▸ WHAT THE TASK ASKS: Skipping each picture, output the entries exactly as they stand below.

:: PROVIDED ENTRIES ::

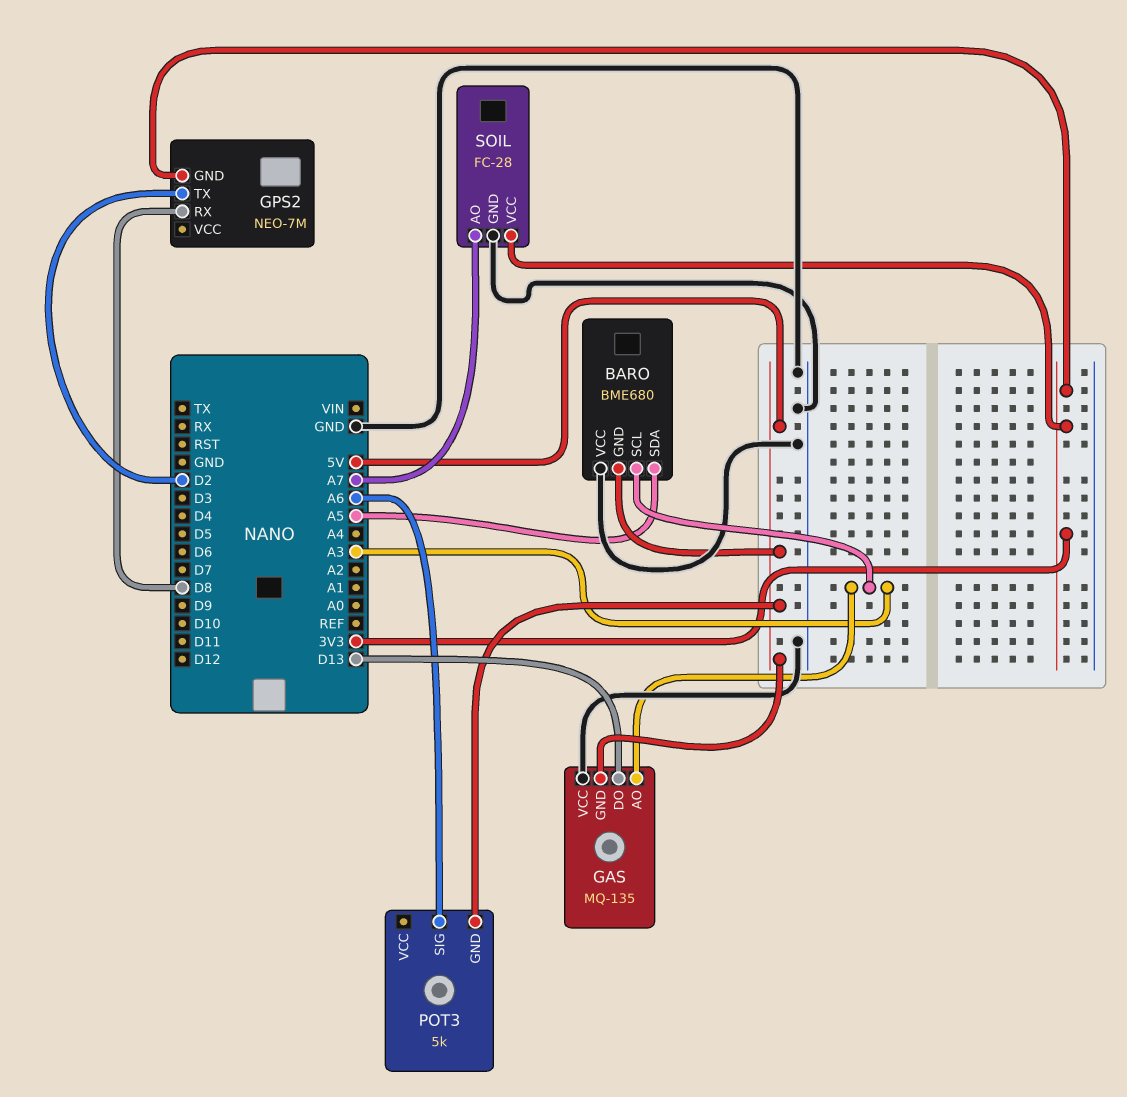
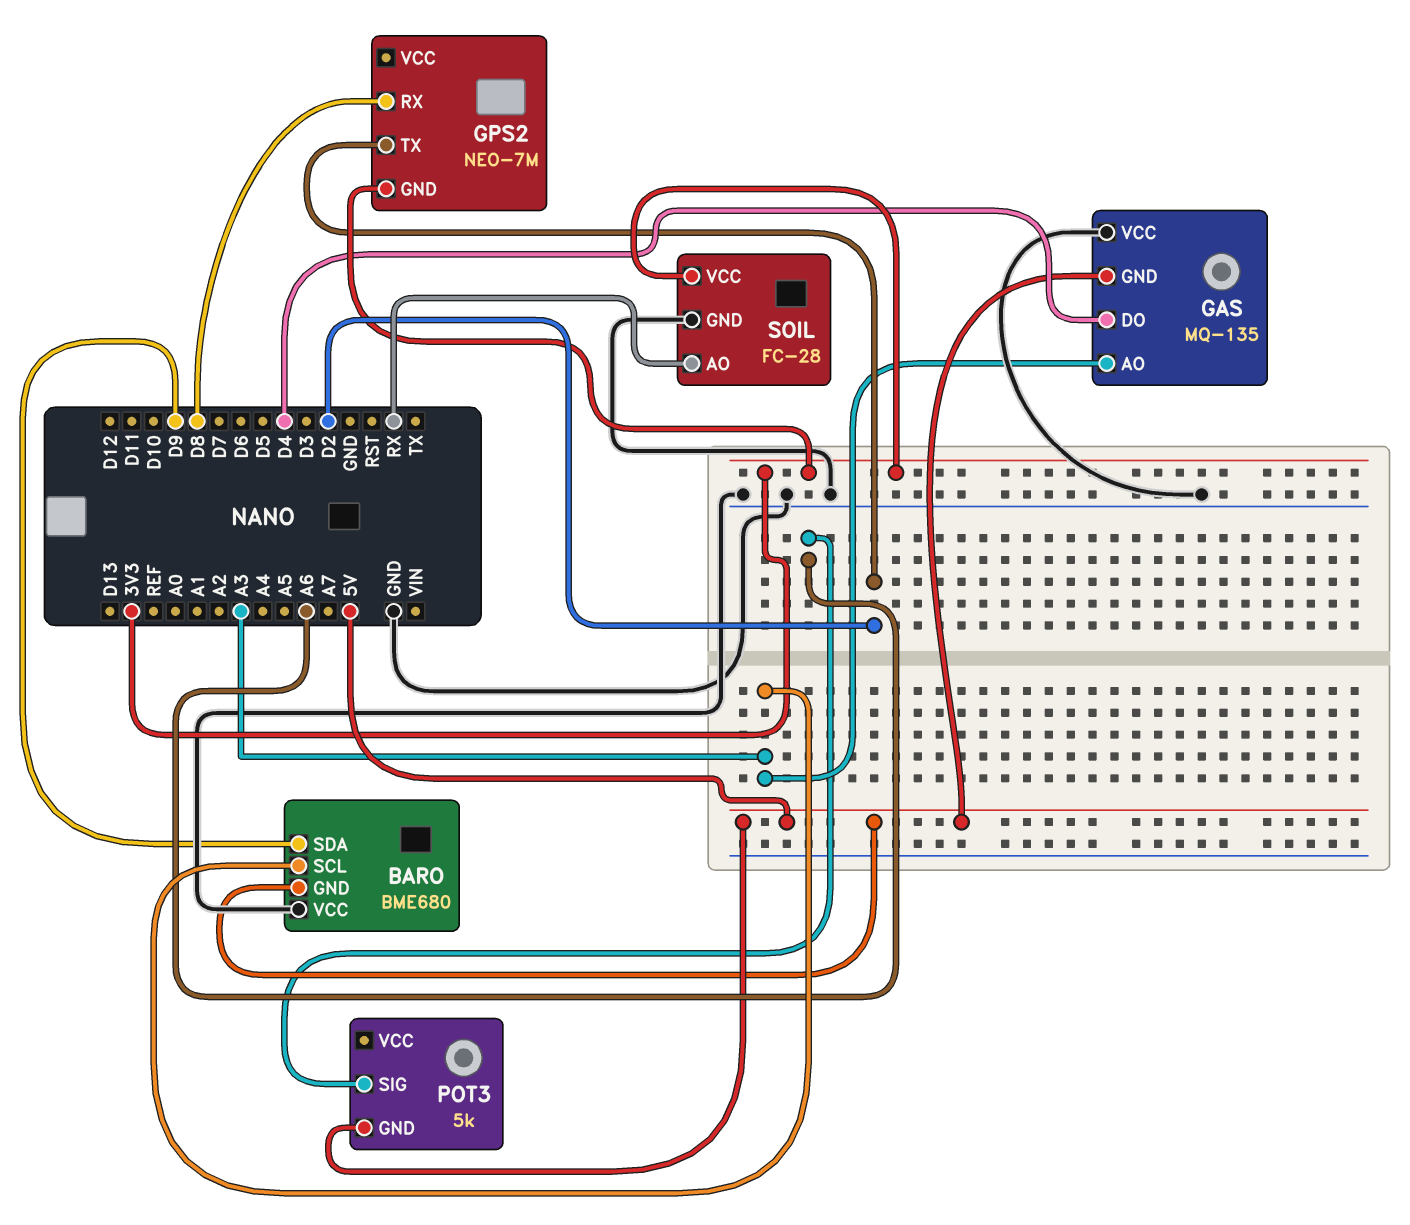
BARO pin SDA: A5 -> D9
GAS pin DO: D13 -> D4
SOIL pin AO: A7 -> RX

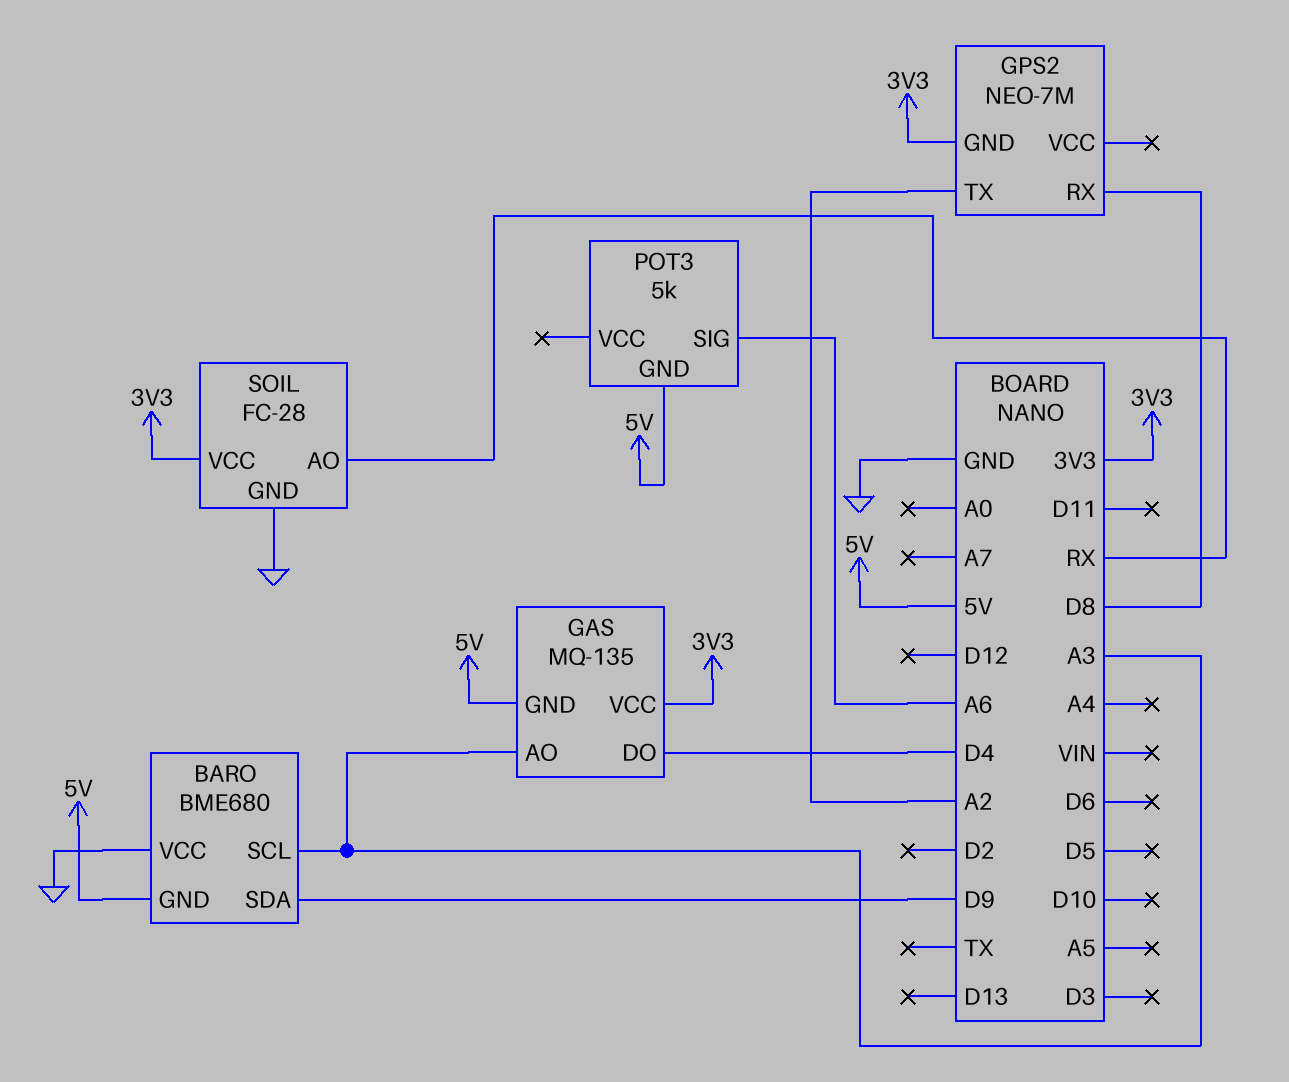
GAS pin VCC: GND -> 3V3
GPS2 pin TX: D2 -> A2

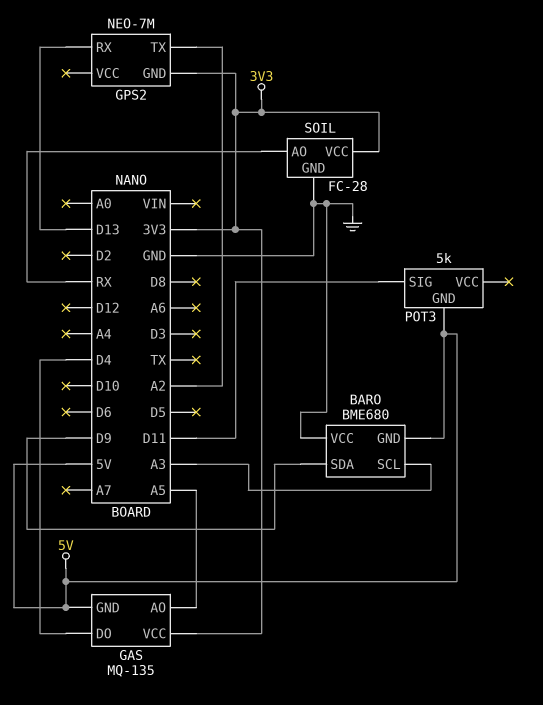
GAS pin AO: A3 -> A5
GPS2 pin RX: D8 -> D13
POT3 pin SIG: A6 -> D11

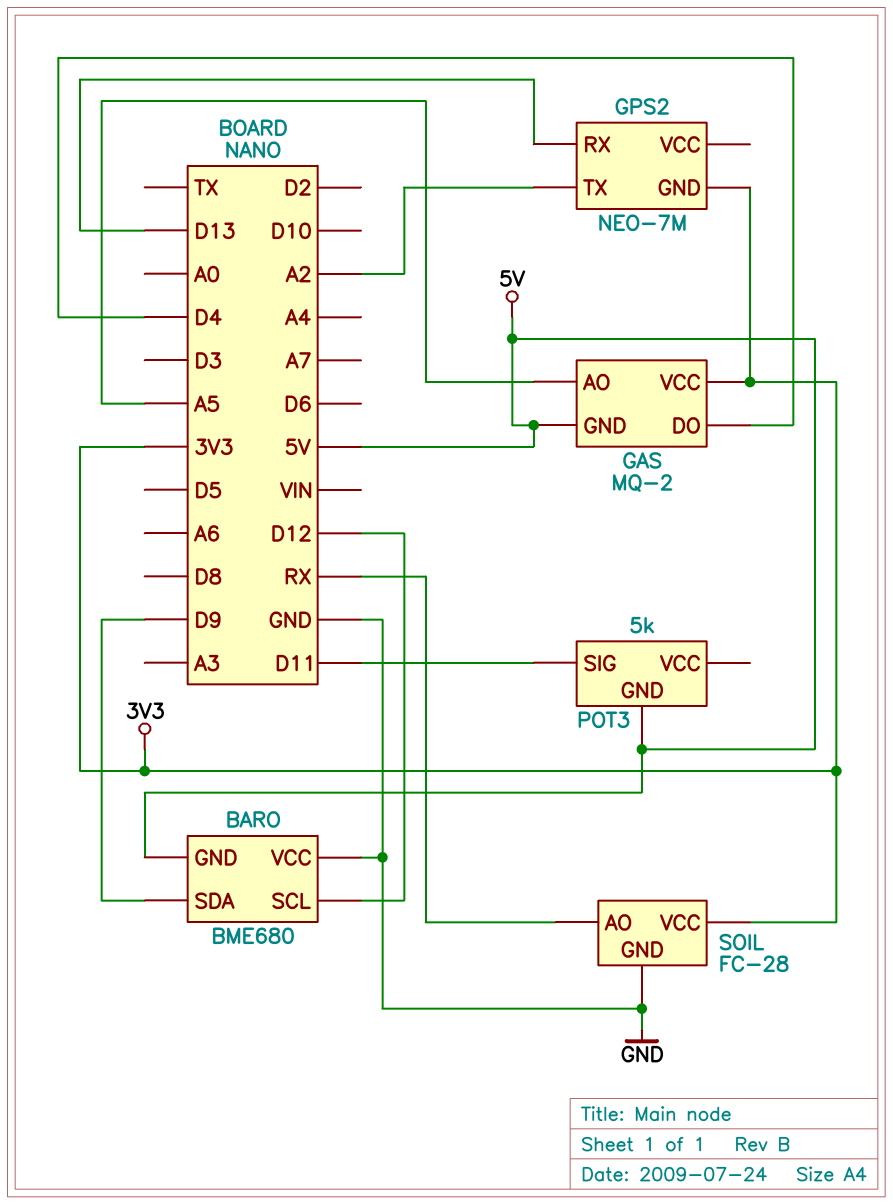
BARO pin SCL: A3 -> D12
GAS: MQ-135 -> MQ-2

:::

▸ EXERCISE ANSWER:
BARO pin SDA: A5 -> D9
GAS pin DO: D13 -> D4
SOIL pin AO: A7 -> RX

GAS pin VCC: GND -> 3V3
GPS2 pin TX: D2 -> A2

GAS pin AO: A3 -> A5
GPS2 pin RX: D8 -> D13
POT3 pin SIG: A6 -> D11

BARO pin SCL: A3 -> D12
GAS: MQ-135 -> MQ-2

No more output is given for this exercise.